YOUR GOAL:
Show every line below where "diode" appears.

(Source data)
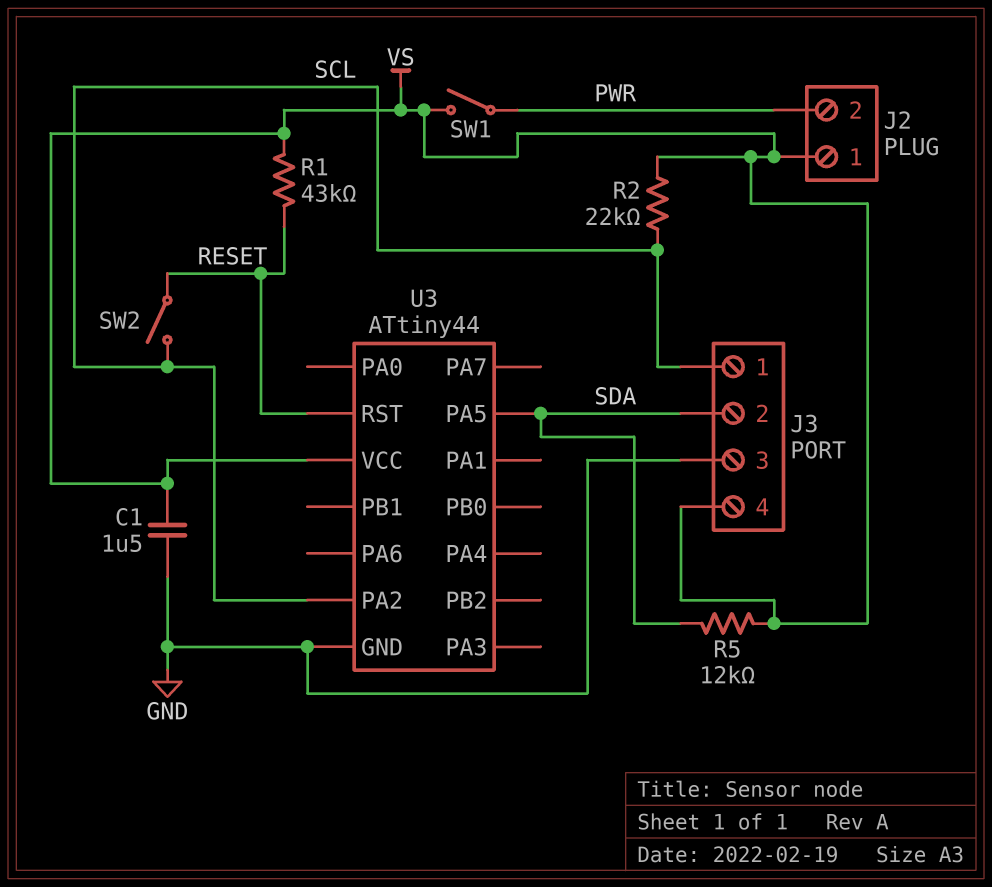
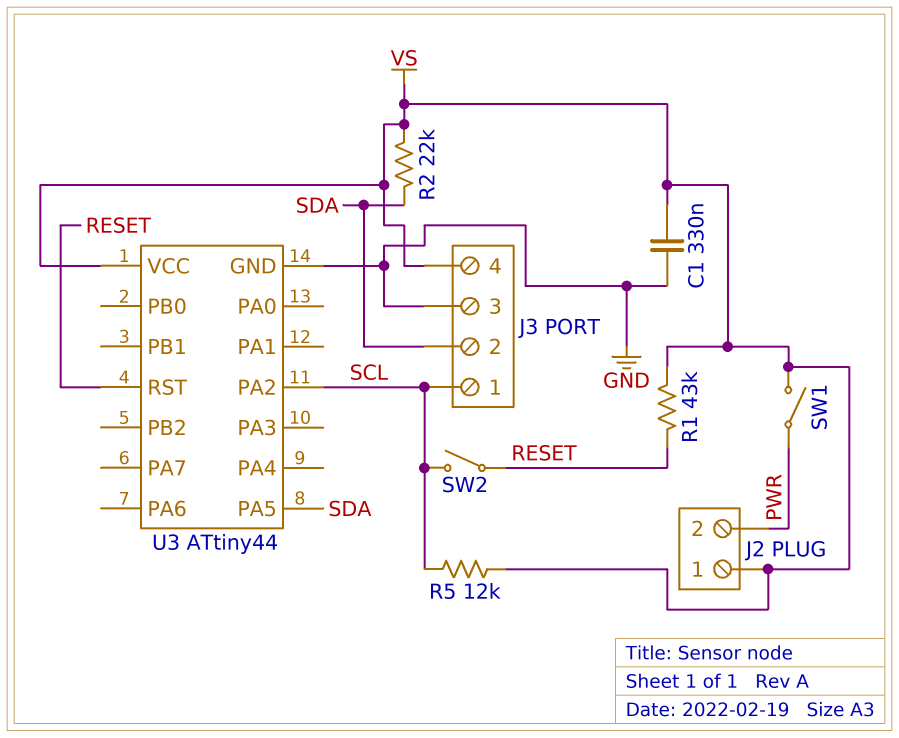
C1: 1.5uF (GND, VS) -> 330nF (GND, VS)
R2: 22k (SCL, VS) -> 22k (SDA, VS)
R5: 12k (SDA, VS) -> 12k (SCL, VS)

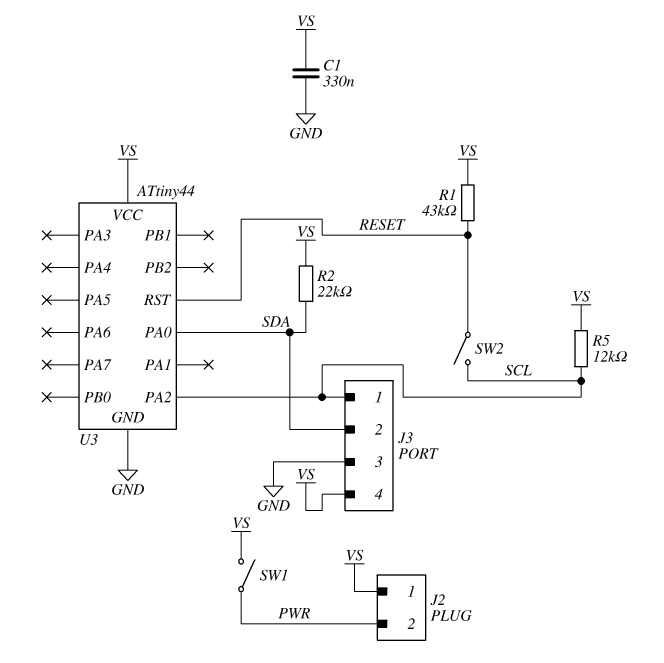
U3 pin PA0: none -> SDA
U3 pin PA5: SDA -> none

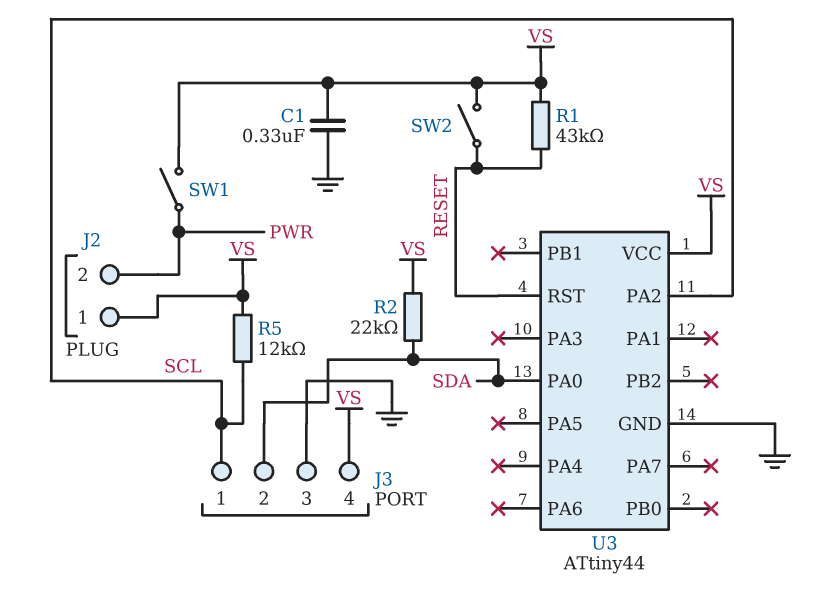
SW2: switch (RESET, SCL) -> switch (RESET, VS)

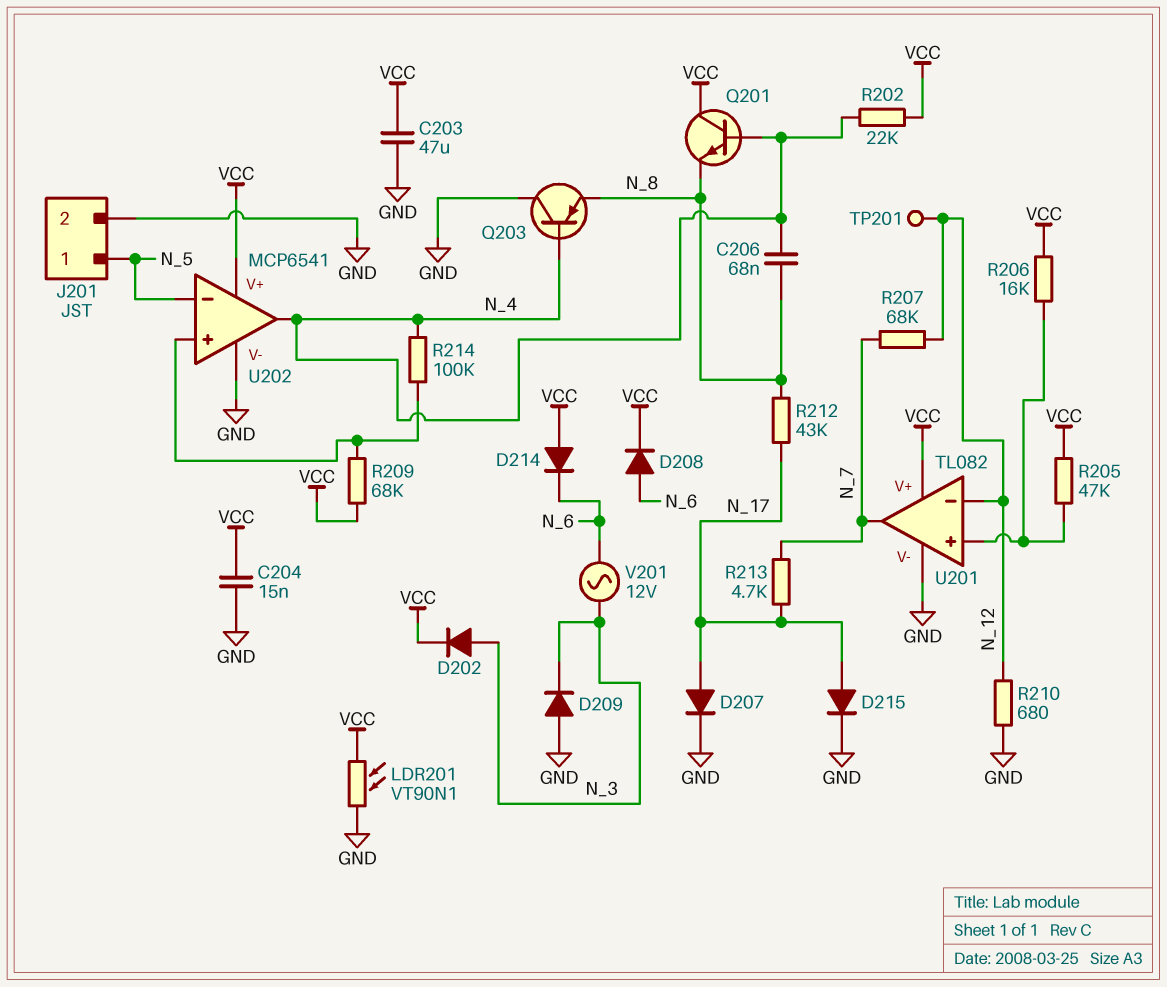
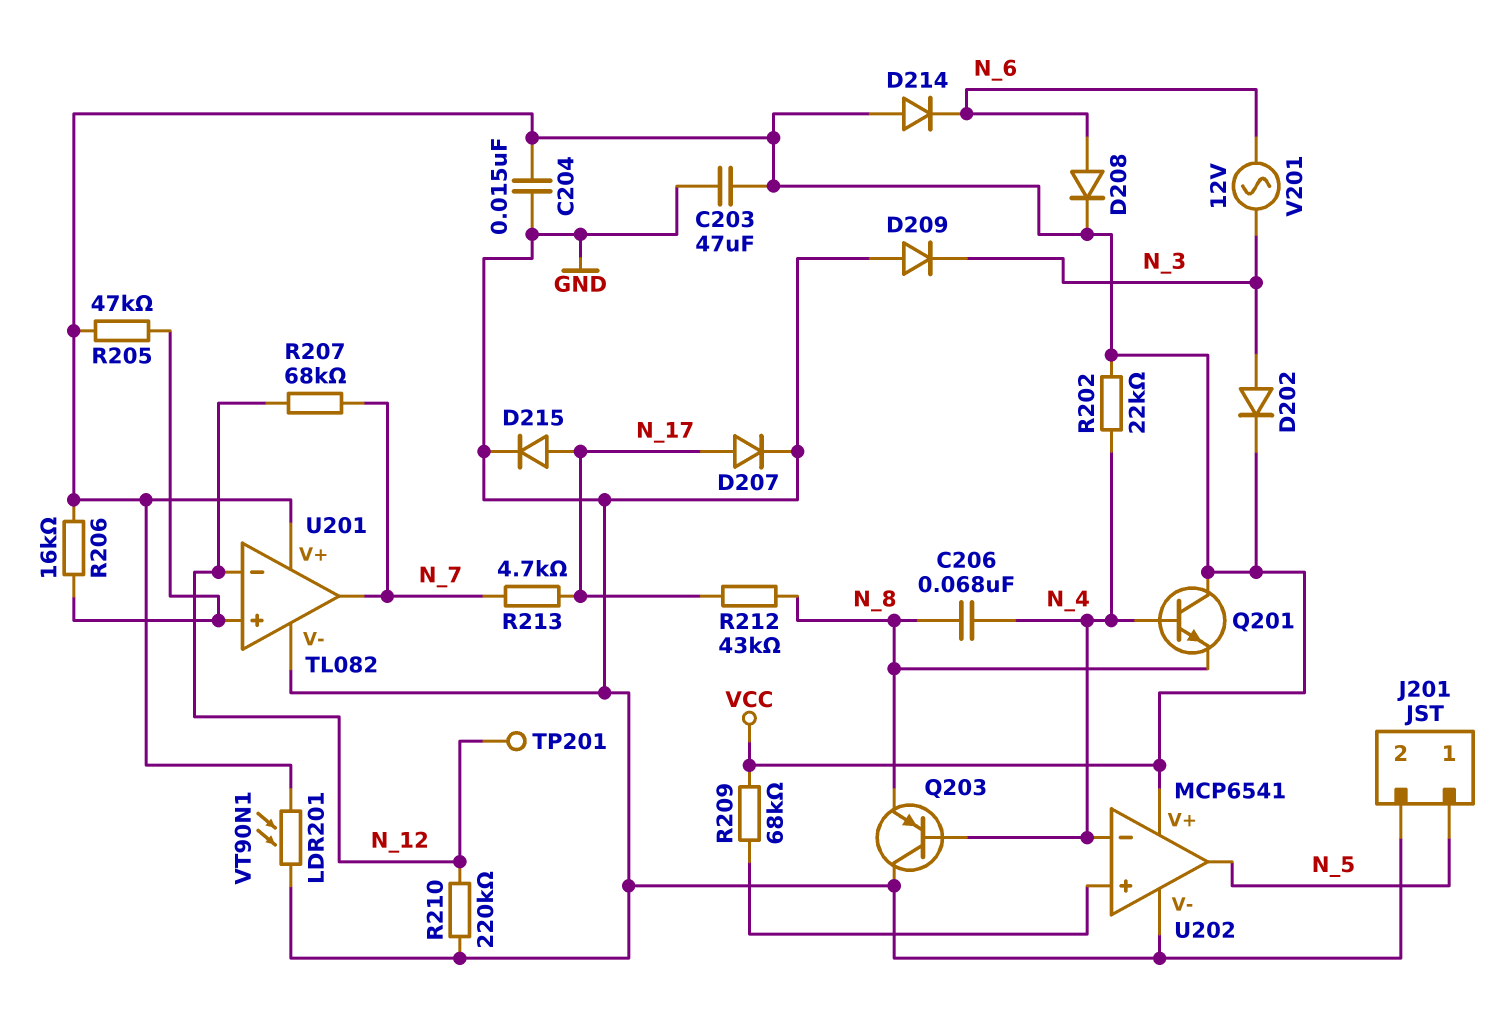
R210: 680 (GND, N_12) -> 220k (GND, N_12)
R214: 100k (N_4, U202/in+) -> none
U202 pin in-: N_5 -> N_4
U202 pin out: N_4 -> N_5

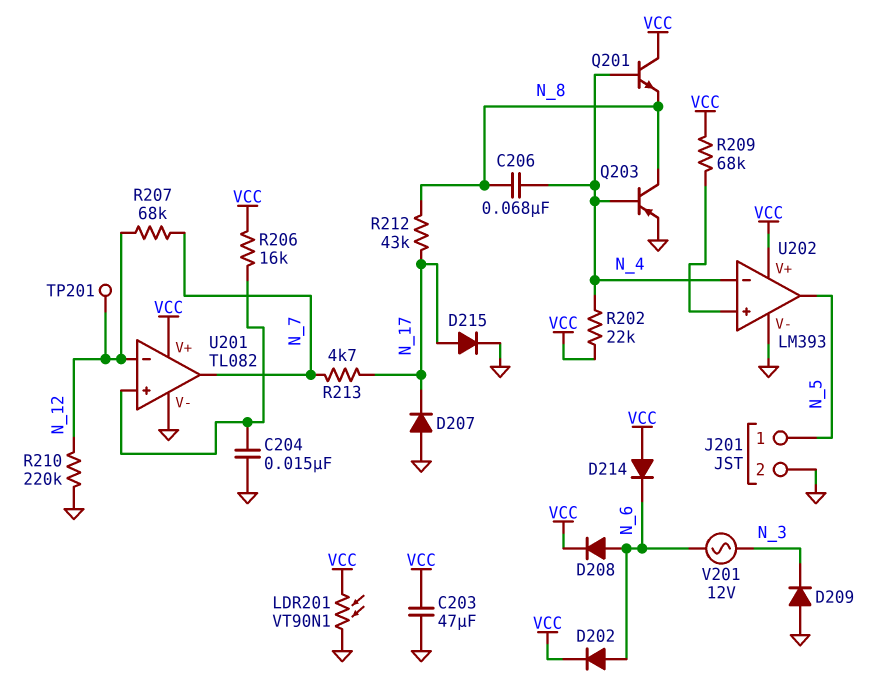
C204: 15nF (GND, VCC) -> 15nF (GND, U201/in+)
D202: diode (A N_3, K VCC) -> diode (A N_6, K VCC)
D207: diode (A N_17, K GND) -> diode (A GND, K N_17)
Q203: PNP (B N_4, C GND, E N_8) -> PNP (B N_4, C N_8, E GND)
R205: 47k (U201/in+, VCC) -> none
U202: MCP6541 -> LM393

ANSWER SPACE:
D202: diode (A N_3, K VCC) -> diode (A N_6, K VCC)
D207: diode (A N_17, K GND) -> diode (A GND, K N_17)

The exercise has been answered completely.